What to work on: Your copy of the data should match it exactly, leaving out only the pictures.

Dataset excerpt:
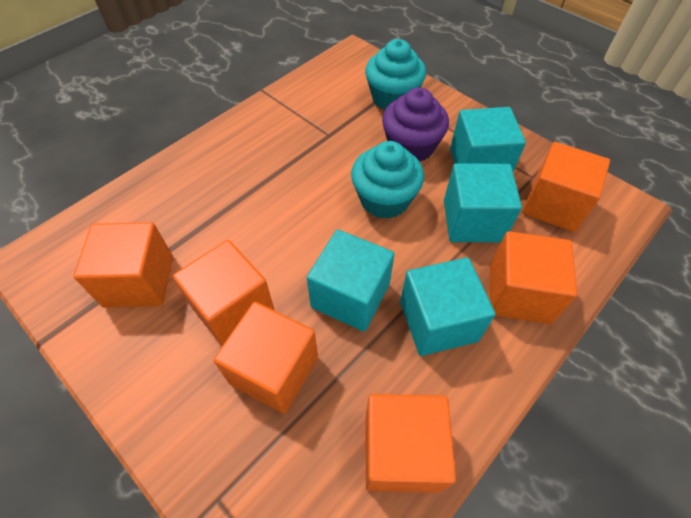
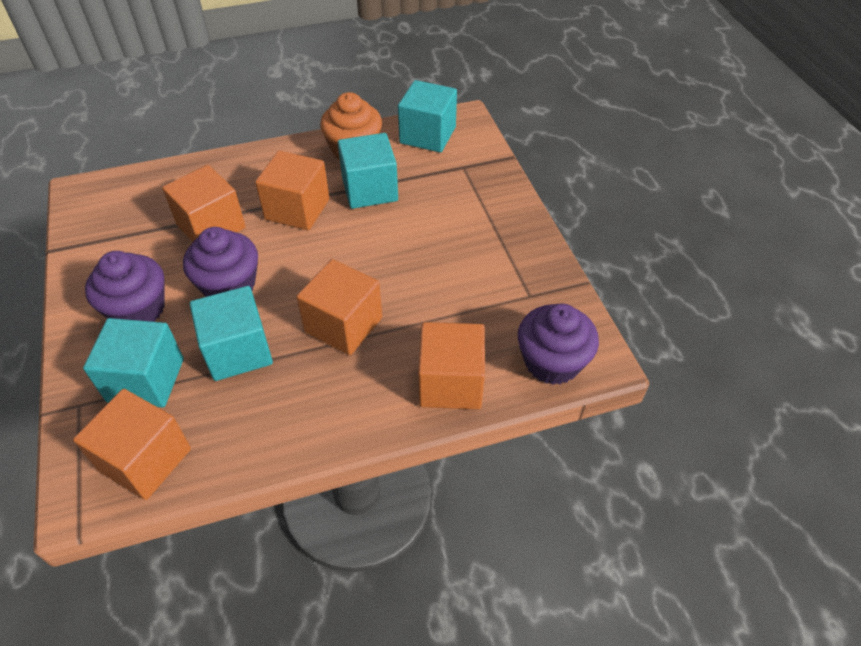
orange cube: 6 -> 5
orange cupcake: 0 -> 1
purple cupcake: 1 -> 3
turquoise cupcake: 2 -> 0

Response to this task:
orange cube: 6 -> 5
orange cupcake: 0 -> 1
purple cupcake: 1 -> 3
turquoise cupcake: 2 -> 0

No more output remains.